▸ **Information given**:
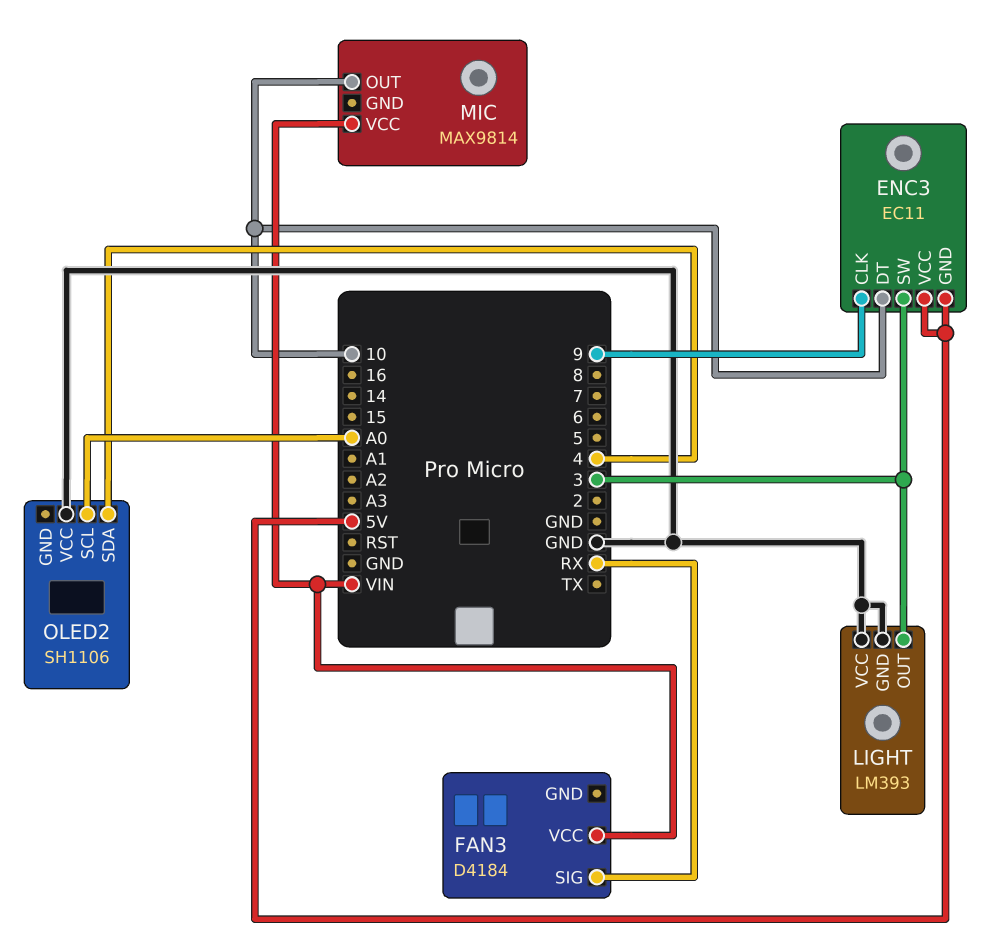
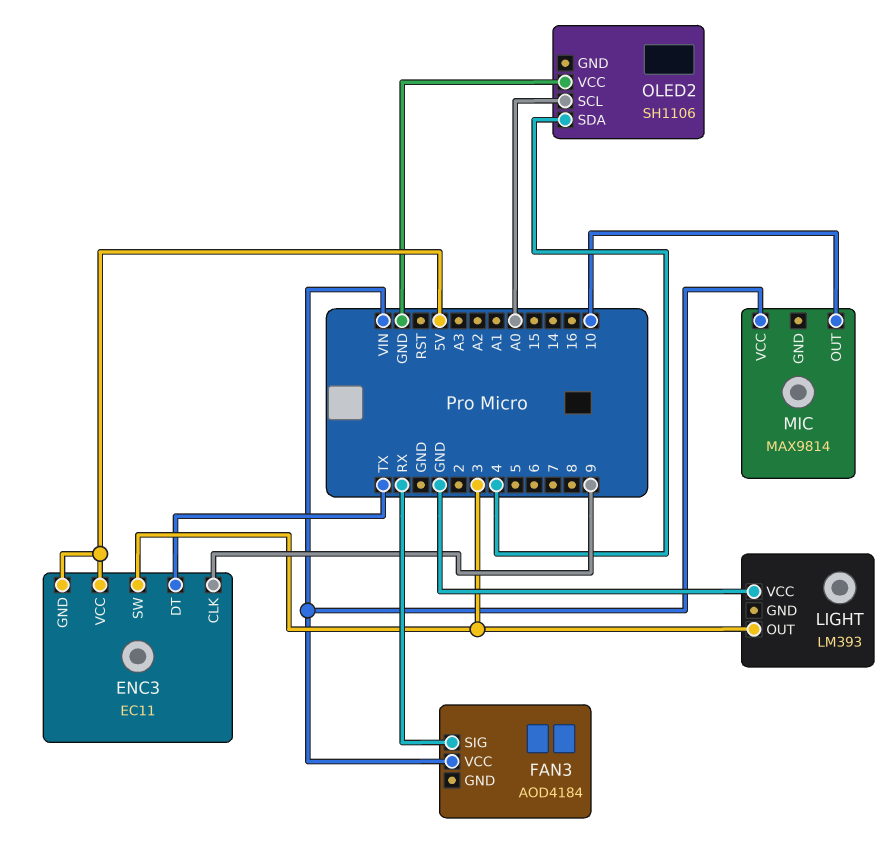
ENC3 pin DT: 10 -> TX
FAN3: D4184 -> AOD4184
LIGHT pin GND: GND -> none

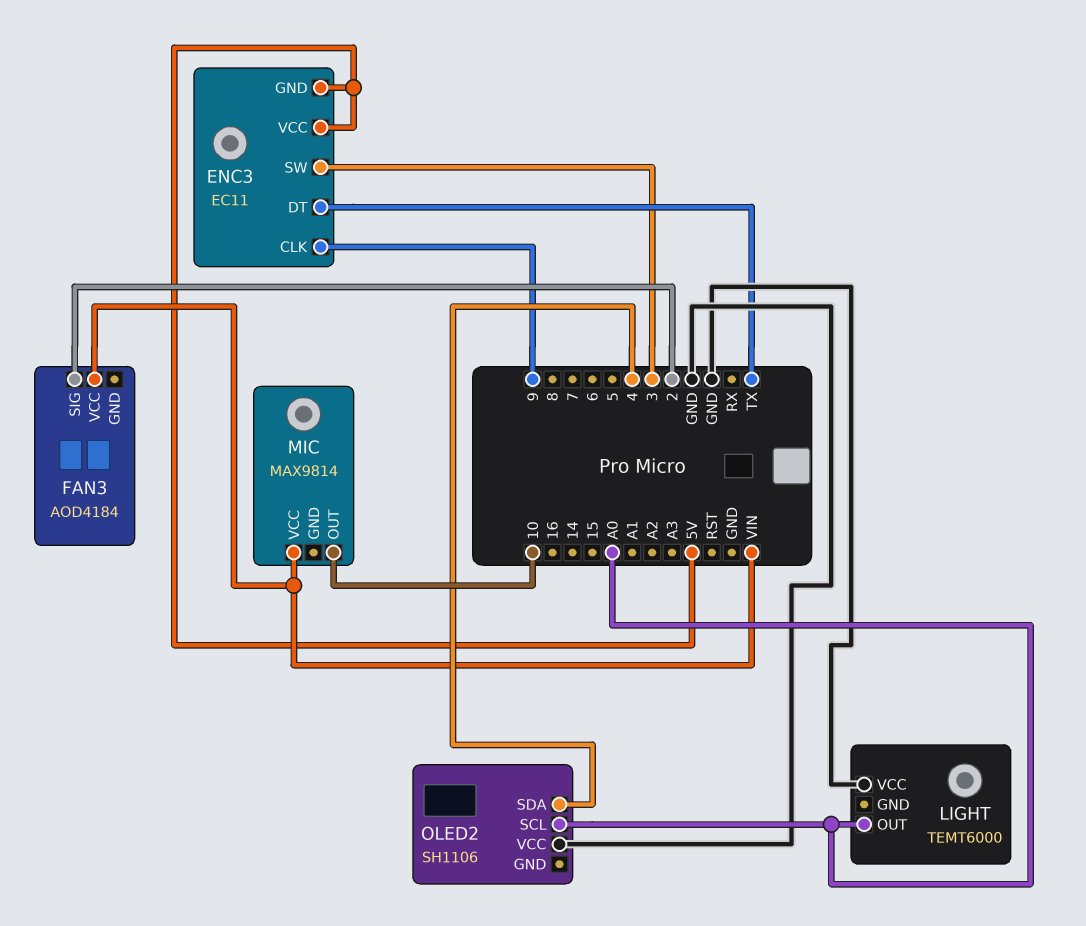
FAN3 pin SIG: RX -> 2
LIGHT: LM393 -> TEMT6000
LIGHT pin OUT: 3 -> A0

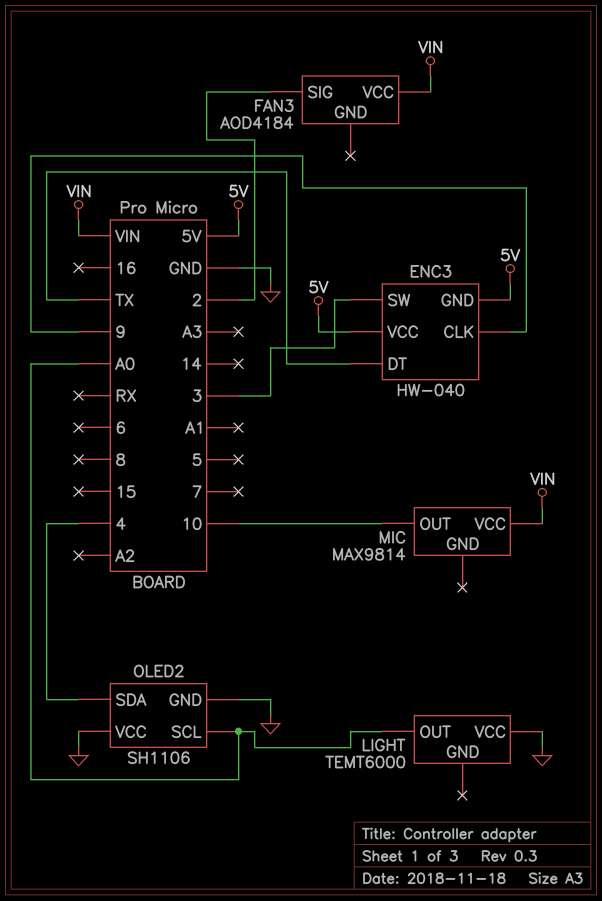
ENC3: EC11 -> HW-040
OLED2 pin GND: none -> GND

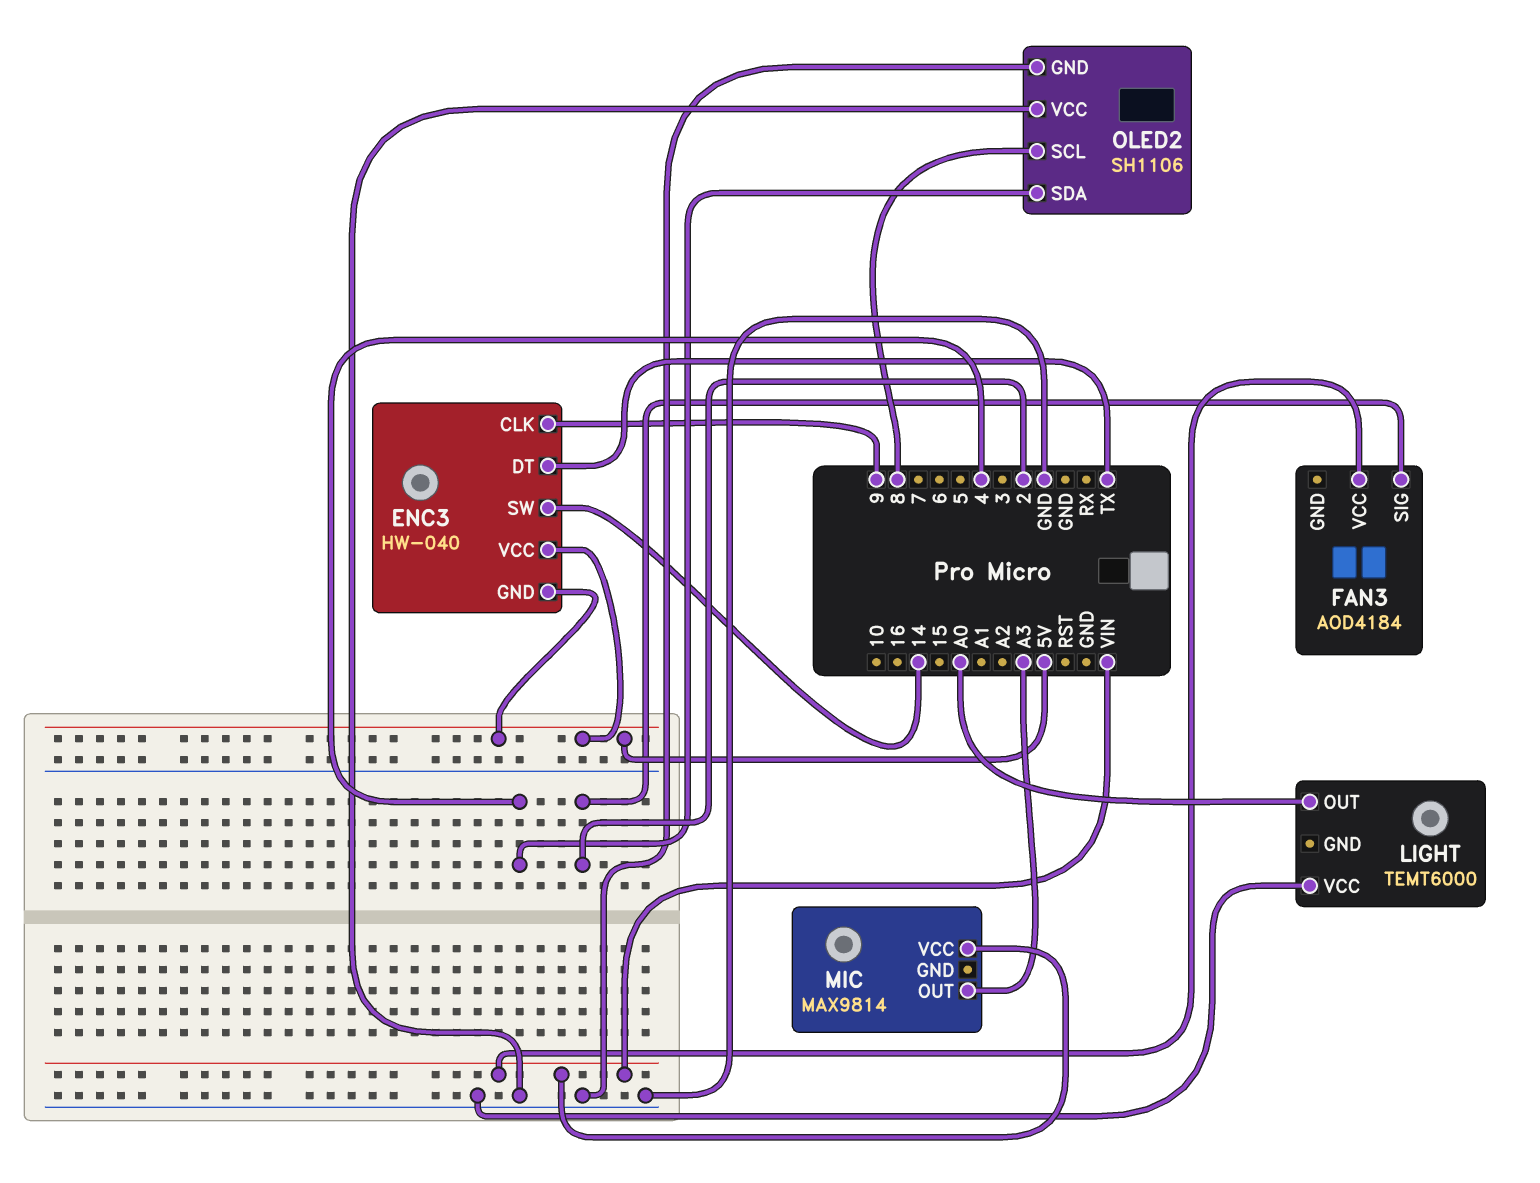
ENC3 pin SW: 3 -> 14
MIC pin OUT: 10 -> A3
OLED2 pin SCL: A0 -> 8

▸ **What you should do**:
Each line from the one holding "ENC3: EC11 -> HW-040" down to the end of the records is to be reproduced unaltered, and the pictures are to be omitted.

▸ **Solution for this task**:
ENC3: EC11 -> HW-040
OLED2 pin GND: none -> GND

ENC3 pin SW: 3 -> 14
MIC pin OUT: 10 -> A3
OLED2 pin SCL: A0 -> 8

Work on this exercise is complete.